### Records for this exercise
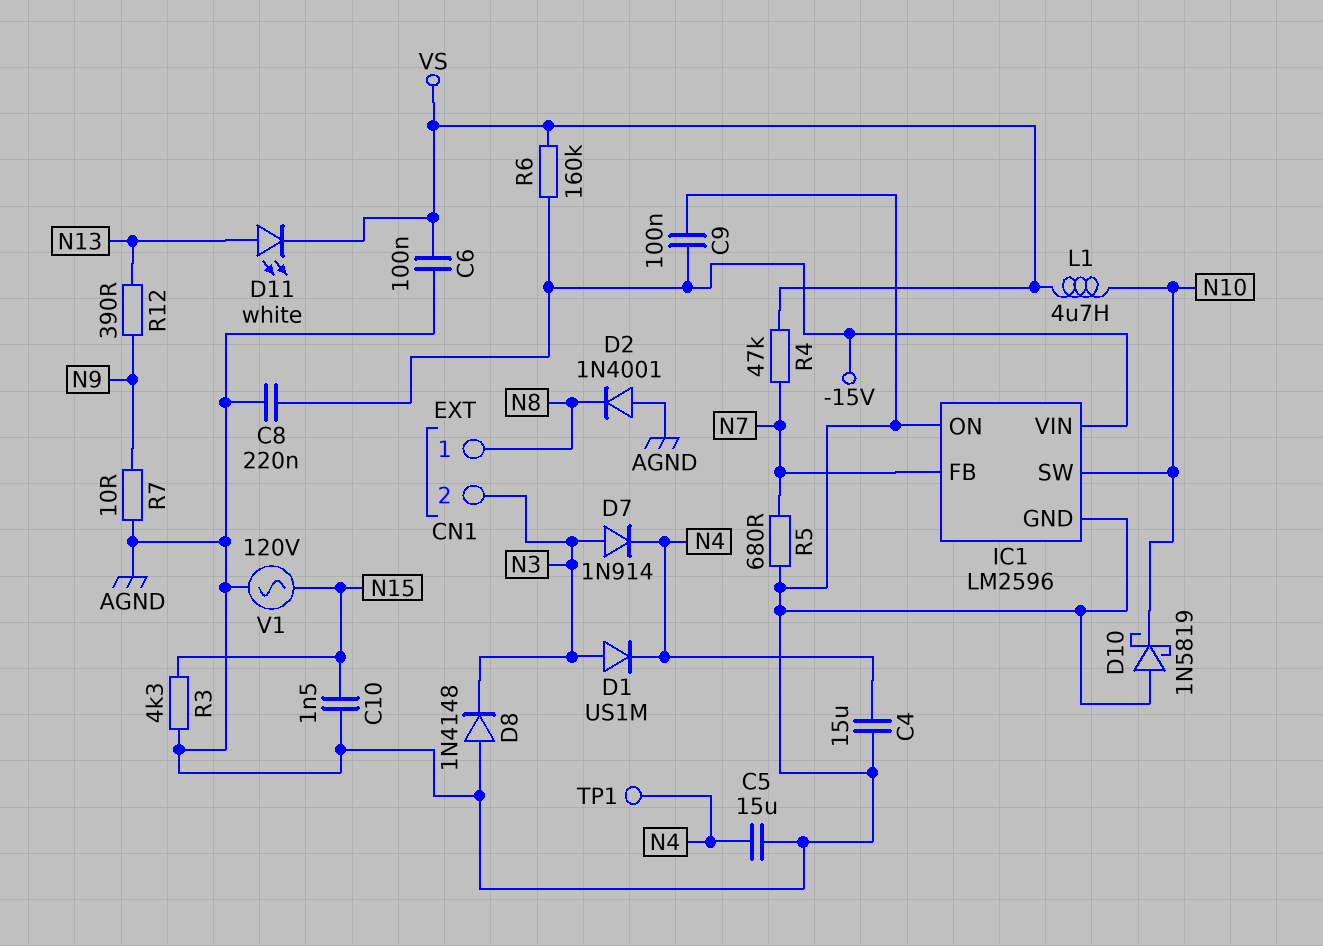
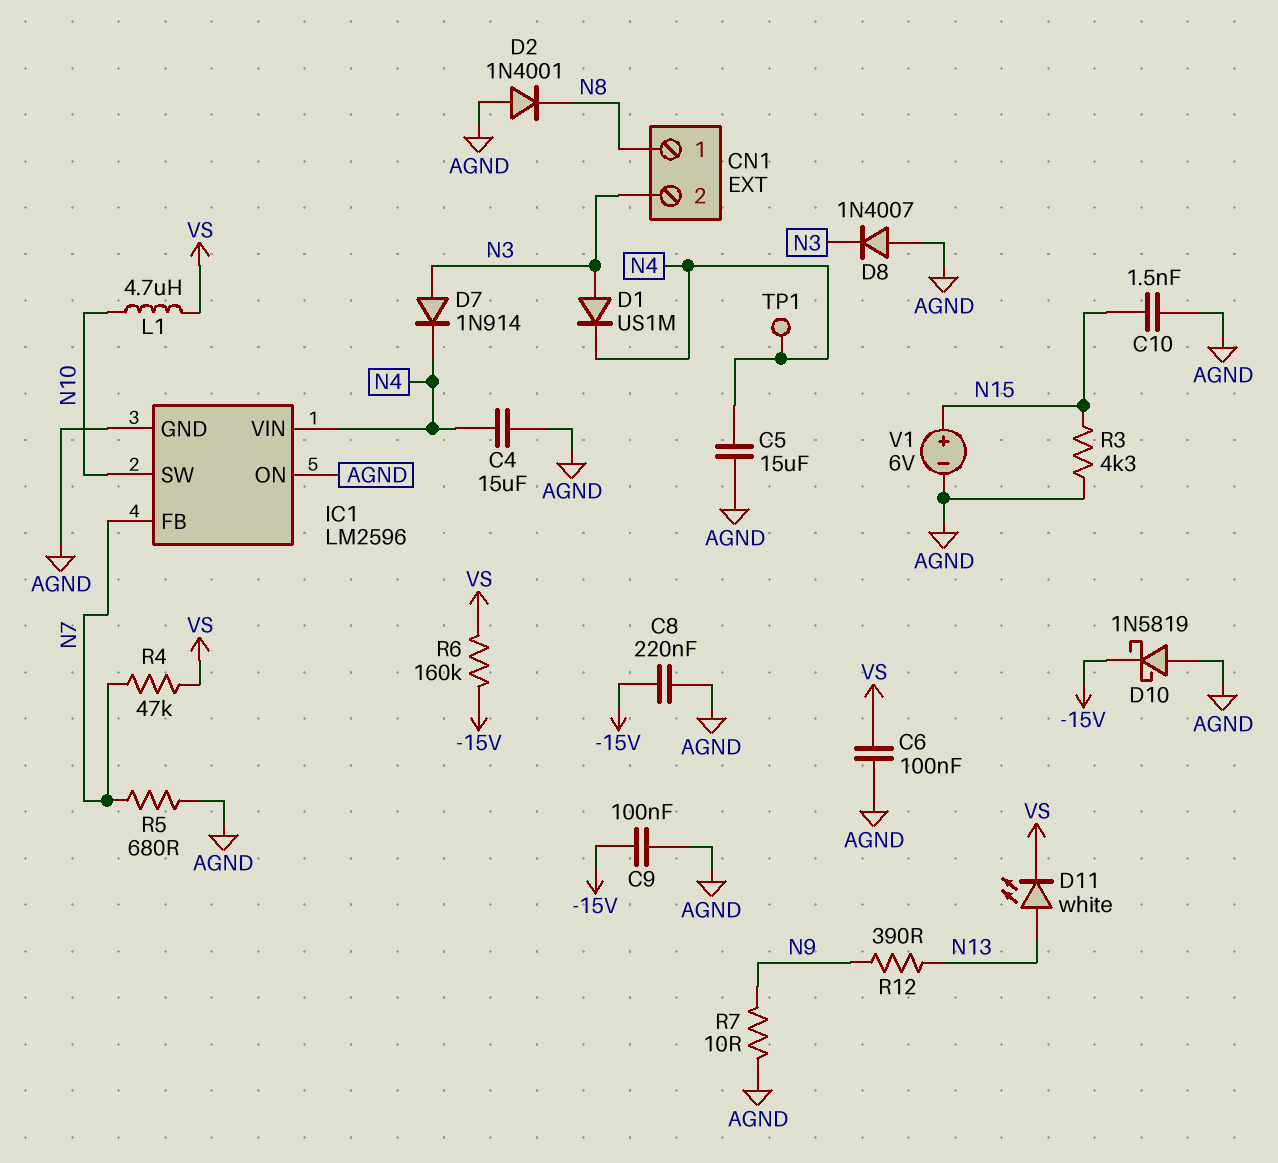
D8: diode 1N4148 (A AGND, K N3) -> diode 1N4007 (A AGND, K N3)
D10: schottky 1N5819 (A AGND, K N10) -> schottky 1N5819 (A AGND, K -15V)
IC1 pin VIN: -15V -> N4
V1: AC 120V (AGND, N15) -> 6V (plus N15, minus AGND)

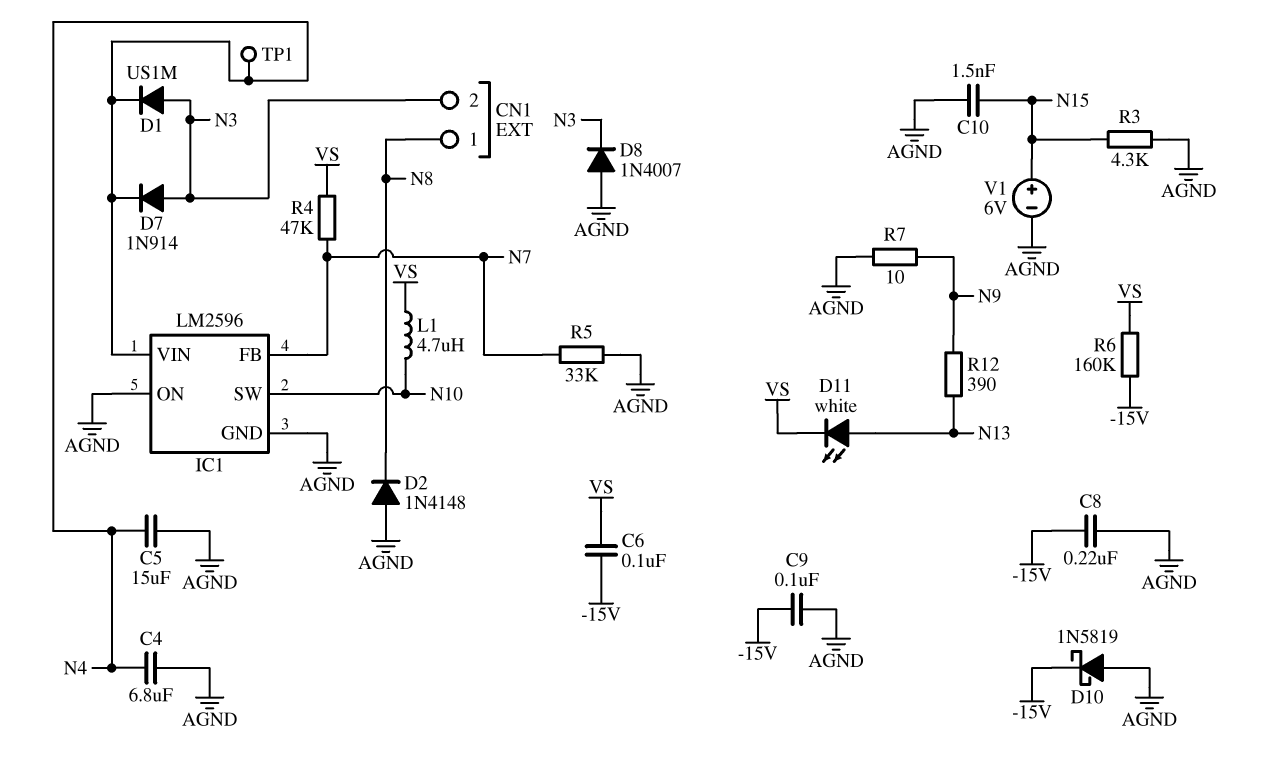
C4: 15uF (AGND, N4) -> 6.8uF (AGND, N4)
C6: 100nF (AGND, VS) -> 100nF (-15V, VS)
D2: diode 1N4001 (A AGND, K N8) -> diode 1N4148 (A AGND, K N8)
R5: 680 (AGND, N7) -> 33k (AGND, N7)

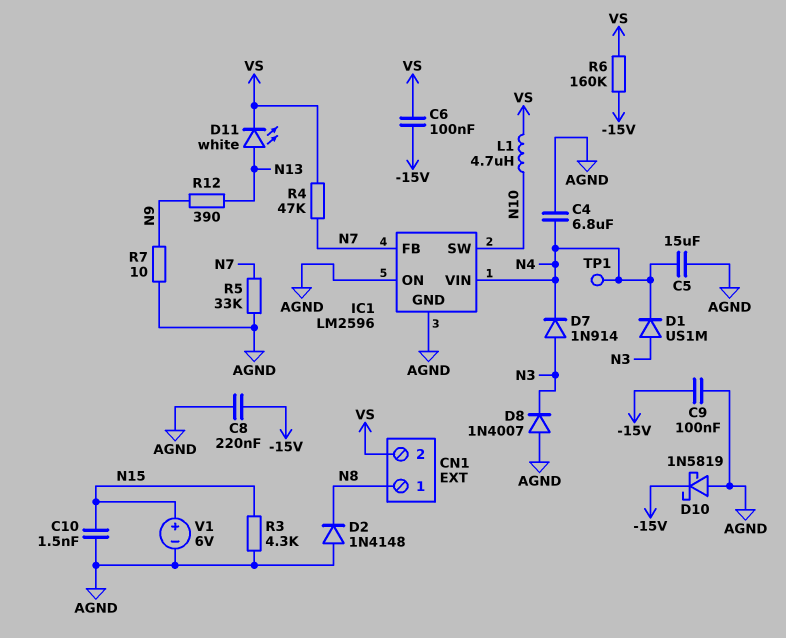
CN1 pin 2: N3 -> VS

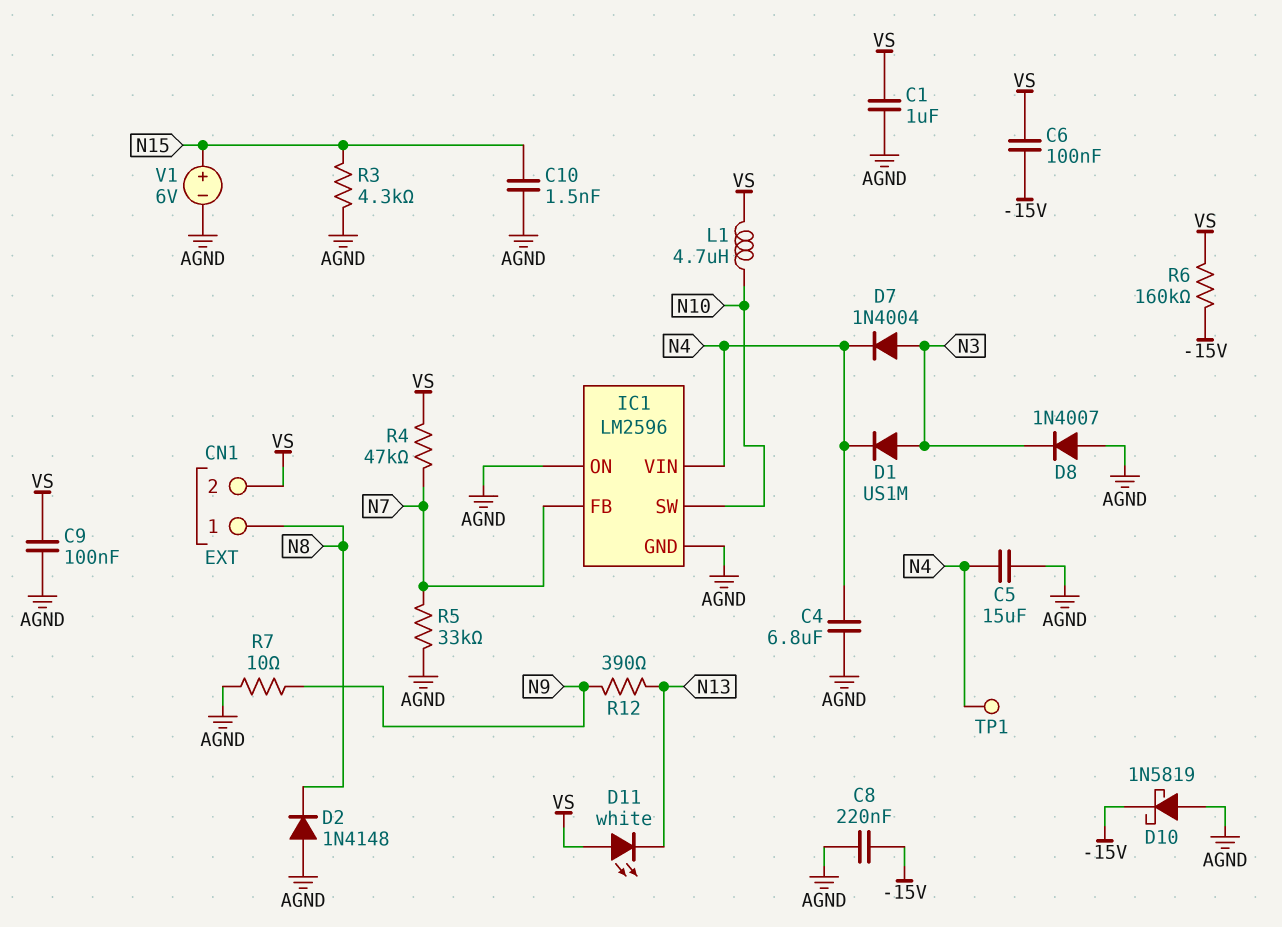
C1: none -> 1uF (AGND, VS)
C9: 100nF (-15V, AGND) -> 100nF (AGND, VS)
D7: diode 1N914 (A N3, K N4) -> diode 1N4004 (A N3, K N4)
D11: LED white (A N13, K VS) -> LED white (A VS, K N13)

### Exercise details
The expected answer is a copy of each line in the records that holds the word "AGND".

### The answer
D8: diode 1N4148 (A AGND, K N3) -> diode 1N4007 (A AGND, K N3)
D10: schottky 1N5819 (A AGND, K N10) -> schottky 1N5819 (A AGND, K -15V)
V1: AC 120V (AGND, N15) -> 6V (plus N15, minus AGND)
C4: 15uF (AGND, N4) -> 6.8uF (AGND, N4)
C6: 100nF (AGND, VS) -> 100nF (-15V, VS)
D2: diode 1N4001 (A AGND, K N8) -> diode 1N4148 (A AGND, K N8)
R5: 680 (AGND, N7) -> 33k (AGND, N7)
C1: none -> 1uF (AGND, VS)
C9: 100nF (-15V, AGND) -> 100nF (AGND, VS)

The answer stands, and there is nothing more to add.